## Assignment:
Beneath this line are the data; copy exactly the part of them that opens with the line containing "camera: 90 degrees left, 5 degrees up" and closes with the line containing "gone | phone", and only that part.

Collected data

━━━━━━━━━━

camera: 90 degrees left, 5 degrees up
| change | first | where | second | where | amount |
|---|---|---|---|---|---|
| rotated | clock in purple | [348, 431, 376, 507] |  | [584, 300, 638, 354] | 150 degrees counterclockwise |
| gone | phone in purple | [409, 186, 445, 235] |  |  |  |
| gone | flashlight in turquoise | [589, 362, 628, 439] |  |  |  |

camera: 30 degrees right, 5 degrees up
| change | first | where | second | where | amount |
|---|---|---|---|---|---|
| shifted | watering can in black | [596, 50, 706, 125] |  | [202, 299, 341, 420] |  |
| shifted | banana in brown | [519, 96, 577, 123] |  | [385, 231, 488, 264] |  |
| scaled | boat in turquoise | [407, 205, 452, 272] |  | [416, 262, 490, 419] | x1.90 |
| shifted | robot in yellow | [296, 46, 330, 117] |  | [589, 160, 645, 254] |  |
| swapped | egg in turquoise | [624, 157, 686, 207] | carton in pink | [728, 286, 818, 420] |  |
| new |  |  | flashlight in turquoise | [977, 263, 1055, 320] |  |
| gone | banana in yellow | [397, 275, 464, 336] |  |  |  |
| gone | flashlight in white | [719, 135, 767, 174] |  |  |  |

━━━━━━━━━━

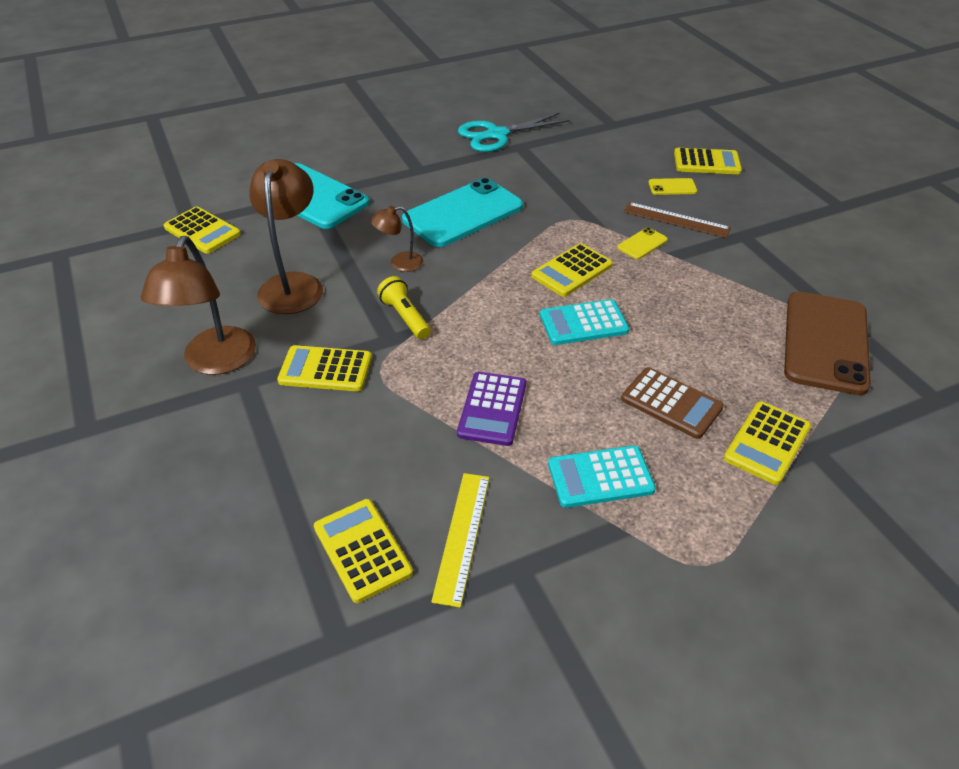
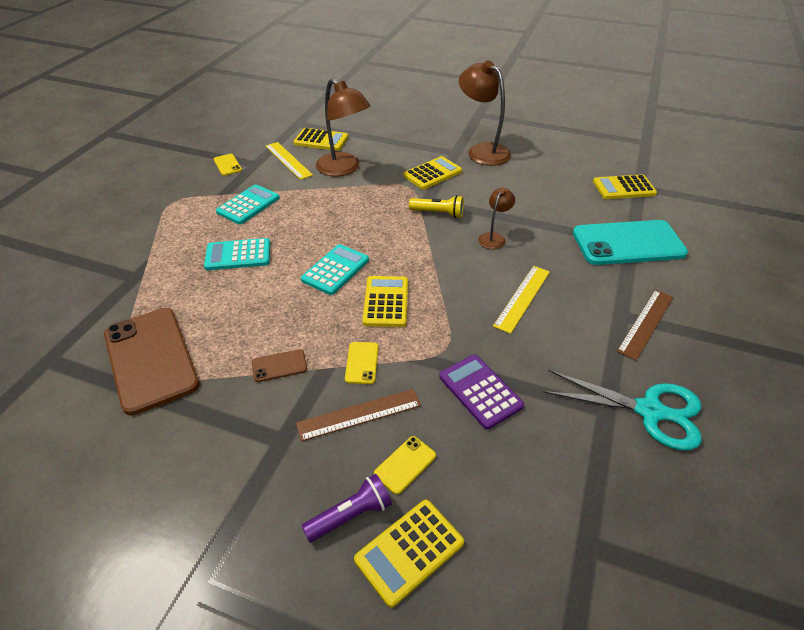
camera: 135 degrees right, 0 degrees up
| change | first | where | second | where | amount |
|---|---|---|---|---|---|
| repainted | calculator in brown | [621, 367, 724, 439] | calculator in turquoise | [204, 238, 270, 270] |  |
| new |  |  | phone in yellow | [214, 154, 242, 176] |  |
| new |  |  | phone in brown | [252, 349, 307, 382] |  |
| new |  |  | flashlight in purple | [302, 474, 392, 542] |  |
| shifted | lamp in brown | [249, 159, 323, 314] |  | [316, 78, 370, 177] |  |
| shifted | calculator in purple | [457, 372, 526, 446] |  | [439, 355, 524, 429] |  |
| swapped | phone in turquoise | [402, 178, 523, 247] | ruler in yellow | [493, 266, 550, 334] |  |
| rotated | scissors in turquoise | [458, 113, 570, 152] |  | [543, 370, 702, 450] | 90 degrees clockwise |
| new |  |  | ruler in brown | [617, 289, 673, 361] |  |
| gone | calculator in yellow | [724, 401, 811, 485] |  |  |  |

━━━━━━━━━━

## Exercise result:
camera: 90 degrees left, 5 degrees up
| change | first | where | second | where | amount |
|---|---|---|---|---|---|
| rotated | clock in purple | [348, 431, 376, 507] |  | [584, 300, 638, 354] | 150 degrees counterclockwise |
| gone | phone in purple | [409, 186, 445, 235] |  |  |  |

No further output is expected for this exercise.